Exercise prompt: Having read the records, set them all down exactly as they appear.

[Recorded data]
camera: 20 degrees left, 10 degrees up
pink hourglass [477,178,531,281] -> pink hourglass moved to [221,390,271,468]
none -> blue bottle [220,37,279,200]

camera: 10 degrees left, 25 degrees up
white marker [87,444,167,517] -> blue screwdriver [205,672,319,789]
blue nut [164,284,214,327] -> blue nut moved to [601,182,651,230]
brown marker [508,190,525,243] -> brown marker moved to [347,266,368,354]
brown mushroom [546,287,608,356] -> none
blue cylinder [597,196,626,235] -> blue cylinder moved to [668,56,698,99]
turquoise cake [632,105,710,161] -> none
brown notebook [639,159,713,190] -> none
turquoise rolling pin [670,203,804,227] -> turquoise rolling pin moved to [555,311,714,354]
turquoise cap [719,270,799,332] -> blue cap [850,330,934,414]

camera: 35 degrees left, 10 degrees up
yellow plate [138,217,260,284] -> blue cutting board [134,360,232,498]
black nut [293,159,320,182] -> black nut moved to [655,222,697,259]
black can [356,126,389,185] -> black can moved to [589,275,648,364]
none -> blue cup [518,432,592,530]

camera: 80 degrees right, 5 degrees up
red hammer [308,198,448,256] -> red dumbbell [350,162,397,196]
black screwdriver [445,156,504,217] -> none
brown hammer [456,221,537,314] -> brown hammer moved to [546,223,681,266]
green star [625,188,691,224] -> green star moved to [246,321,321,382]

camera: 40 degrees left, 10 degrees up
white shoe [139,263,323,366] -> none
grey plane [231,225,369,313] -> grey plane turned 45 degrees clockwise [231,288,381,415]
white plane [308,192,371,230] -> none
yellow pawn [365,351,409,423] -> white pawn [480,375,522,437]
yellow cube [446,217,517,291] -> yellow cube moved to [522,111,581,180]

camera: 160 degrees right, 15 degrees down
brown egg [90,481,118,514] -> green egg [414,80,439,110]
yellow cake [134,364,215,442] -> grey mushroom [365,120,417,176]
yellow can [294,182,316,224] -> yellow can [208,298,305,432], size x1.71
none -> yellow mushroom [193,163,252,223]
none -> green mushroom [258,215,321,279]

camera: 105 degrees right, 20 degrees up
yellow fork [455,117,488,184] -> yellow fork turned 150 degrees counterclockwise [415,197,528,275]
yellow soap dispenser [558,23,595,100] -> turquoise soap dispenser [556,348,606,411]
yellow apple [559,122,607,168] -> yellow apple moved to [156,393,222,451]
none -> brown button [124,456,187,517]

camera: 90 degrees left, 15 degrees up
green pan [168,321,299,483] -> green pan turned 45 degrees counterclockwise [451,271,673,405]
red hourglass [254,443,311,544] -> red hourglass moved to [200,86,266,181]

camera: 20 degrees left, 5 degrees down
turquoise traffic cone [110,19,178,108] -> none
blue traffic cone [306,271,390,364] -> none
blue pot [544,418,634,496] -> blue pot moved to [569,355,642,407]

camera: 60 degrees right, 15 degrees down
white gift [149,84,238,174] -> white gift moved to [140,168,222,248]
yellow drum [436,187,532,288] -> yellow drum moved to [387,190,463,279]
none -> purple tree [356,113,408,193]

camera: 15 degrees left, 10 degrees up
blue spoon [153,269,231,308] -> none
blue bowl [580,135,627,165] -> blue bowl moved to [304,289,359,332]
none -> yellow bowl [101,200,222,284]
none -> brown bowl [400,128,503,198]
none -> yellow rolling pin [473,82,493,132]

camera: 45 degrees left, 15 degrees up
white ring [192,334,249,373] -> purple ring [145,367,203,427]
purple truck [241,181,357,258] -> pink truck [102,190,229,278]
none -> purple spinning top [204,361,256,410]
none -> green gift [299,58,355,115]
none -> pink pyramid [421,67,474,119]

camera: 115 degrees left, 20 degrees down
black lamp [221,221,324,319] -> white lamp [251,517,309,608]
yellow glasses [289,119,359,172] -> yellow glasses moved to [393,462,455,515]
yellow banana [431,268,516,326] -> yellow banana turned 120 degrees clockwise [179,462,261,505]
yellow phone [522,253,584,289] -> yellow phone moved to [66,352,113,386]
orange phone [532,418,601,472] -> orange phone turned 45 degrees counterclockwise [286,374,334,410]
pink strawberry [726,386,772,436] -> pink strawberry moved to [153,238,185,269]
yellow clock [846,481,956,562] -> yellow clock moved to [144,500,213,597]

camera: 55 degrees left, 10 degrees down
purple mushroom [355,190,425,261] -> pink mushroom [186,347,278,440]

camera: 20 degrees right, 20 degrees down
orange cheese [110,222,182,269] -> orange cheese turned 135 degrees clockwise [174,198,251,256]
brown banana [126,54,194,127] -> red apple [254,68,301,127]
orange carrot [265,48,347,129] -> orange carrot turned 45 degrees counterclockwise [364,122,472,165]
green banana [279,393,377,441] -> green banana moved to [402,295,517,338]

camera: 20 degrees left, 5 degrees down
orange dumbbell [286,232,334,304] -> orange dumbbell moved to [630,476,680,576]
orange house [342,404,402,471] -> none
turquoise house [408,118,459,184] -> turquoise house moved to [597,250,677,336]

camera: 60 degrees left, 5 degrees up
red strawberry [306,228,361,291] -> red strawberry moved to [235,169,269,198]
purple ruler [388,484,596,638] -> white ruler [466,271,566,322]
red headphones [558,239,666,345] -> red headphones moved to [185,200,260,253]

Problem solution:
camera: 20 degrees left, 10 degrees up
pink hourglass [477,178,531,281] -> pink hourglass moved to [221,390,271,468]
none -> blue bottle [220,37,279,200]

camera: 10 degrees left, 25 degrees up
white marker [87,444,167,517] -> blue screwdriver [205,672,319,789]
blue nut [164,284,214,327] -> blue nut moved to [601,182,651,230]
brown marker [508,190,525,243] -> brown marker moved to [347,266,368,354]
brown mushroom [546,287,608,356] -> none
blue cylinder [597,196,626,235] -> blue cylinder moved to [668,56,698,99]
turquoise cake [632,105,710,161] -> none
brown notebook [639,159,713,190] -> none
turquoise rolling pin [670,203,804,227] -> turquoise rolling pin moved to [555,311,714,354]
turquoise cap [719,270,799,332] -> blue cap [850,330,934,414]

camera: 35 degrees left, 10 degrees up
yellow plate [138,217,260,284] -> blue cutting board [134,360,232,498]
black nut [293,159,320,182] -> black nut moved to [655,222,697,259]
black can [356,126,389,185] -> black can moved to [589,275,648,364]
none -> blue cup [518,432,592,530]

camera: 80 degrees right, 5 degrees up
red hammer [308,198,448,256] -> red dumbbell [350,162,397,196]
black screwdriver [445,156,504,217] -> none
brown hammer [456,221,537,314] -> brown hammer moved to [546,223,681,266]
green star [625,188,691,224] -> green star moved to [246,321,321,382]

camera: 40 degrees left, 10 degrees up
white shoe [139,263,323,366] -> none
grey plane [231,225,369,313] -> grey plane turned 45 degrees clockwise [231,288,381,415]
white plane [308,192,371,230] -> none
yellow pawn [365,351,409,423] -> white pawn [480,375,522,437]
yellow cube [446,217,517,291] -> yellow cube moved to [522,111,581,180]

camera: 160 degrees right, 15 degrees down
brown egg [90,481,118,514] -> green egg [414,80,439,110]
yellow cake [134,364,215,442] -> grey mushroom [365,120,417,176]
yellow can [294,182,316,224] -> yellow can [208,298,305,432], size x1.71
none -> yellow mushroom [193,163,252,223]
none -> green mushroom [258,215,321,279]

camera: 105 degrees right, 20 degrees up
yellow fork [455,117,488,184] -> yellow fork turned 150 degrees counterclockwise [415,197,528,275]
yellow soap dispenser [558,23,595,100] -> turquoise soap dispenser [556,348,606,411]
yellow apple [559,122,607,168] -> yellow apple moved to [156,393,222,451]
none -> brown button [124,456,187,517]

camera: 90 degrees left, 15 degrees up
green pan [168,321,299,483] -> green pan turned 45 degrees counterclockwise [451,271,673,405]
red hourglass [254,443,311,544] -> red hourglass moved to [200,86,266,181]

camera: 20 degrees left, 5 degrees down
turquoise traffic cone [110,19,178,108] -> none
blue traffic cone [306,271,390,364] -> none
blue pot [544,418,634,496] -> blue pot moved to [569,355,642,407]

camera: 60 degrees right, 15 degrees down
white gift [149,84,238,174] -> white gift moved to [140,168,222,248]
yellow drum [436,187,532,288] -> yellow drum moved to [387,190,463,279]
none -> purple tree [356,113,408,193]

camera: 15 degrees left, 10 degrees up
blue spoon [153,269,231,308] -> none
blue bowl [580,135,627,165] -> blue bowl moved to [304,289,359,332]
none -> yellow bowl [101,200,222,284]
none -> brown bowl [400,128,503,198]
none -> yellow rolling pin [473,82,493,132]

camera: 45 degrees left, 15 degrees up
white ring [192,334,249,373] -> purple ring [145,367,203,427]
purple truck [241,181,357,258] -> pink truck [102,190,229,278]
none -> purple spinning top [204,361,256,410]
none -> green gift [299,58,355,115]
none -> pink pyramid [421,67,474,119]

camera: 115 degrees left, 20 degrees down
black lamp [221,221,324,319] -> white lamp [251,517,309,608]
yellow glasses [289,119,359,172] -> yellow glasses moved to [393,462,455,515]
yellow banana [431,268,516,326] -> yellow banana turned 120 degrees clockwise [179,462,261,505]
yellow phone [522,253,584,289] -> yellow phone moved to [66,352,113,386]
orange phone [532,418,601,472] -> orange phone turned 45 degrees counterclockwise [286,374,334,410]
pink strawberry [726,386,772,436] -> pink strawberry moved to [153,238,185,269]
yellow clock [846,481,956,562] -> yellow clock moved to [144,500,213,597]

camera: 55 degrees left, 10 degrees down
purple mushroom [355,190,425,261] -> pink mushroom [186,347,278,440]

camera: 20 degrees right, 20 degrees down
orange cheese [110,222,182,269] -> orange cheese turned 135 degrees clockwise [174,198,251,256]
brown banana [126,54,194,127] -> red apple [254,68,301,127]
orange carrot [265,48,347,129] -> orange carrot turned 45 degrees counterclockwise [364,122,472,165]
green banana [279,393,377,441] -> green banana moved to [402,295,517,338]

camera: 20 degrees left, 5 degrees down
orange dumbbell [286,232,334,304] -> orange dumbbell moved to [630,476,680,576]
orange house [342,404,402,471] -> none
turquoise house [408,118,459,184] -> turquoise house moved to [597,250,677,336]

camera: 60 degrees left, 5 degrees up
red strawberry [306,228,361,291] -> red strawberry moved to [235,169,269,198]
purple ruler [388,484,596,638] -> white ruler [466,271,566,322]
red headphones [558,239,666,345] -> red headphones moved to [185,200,260,253]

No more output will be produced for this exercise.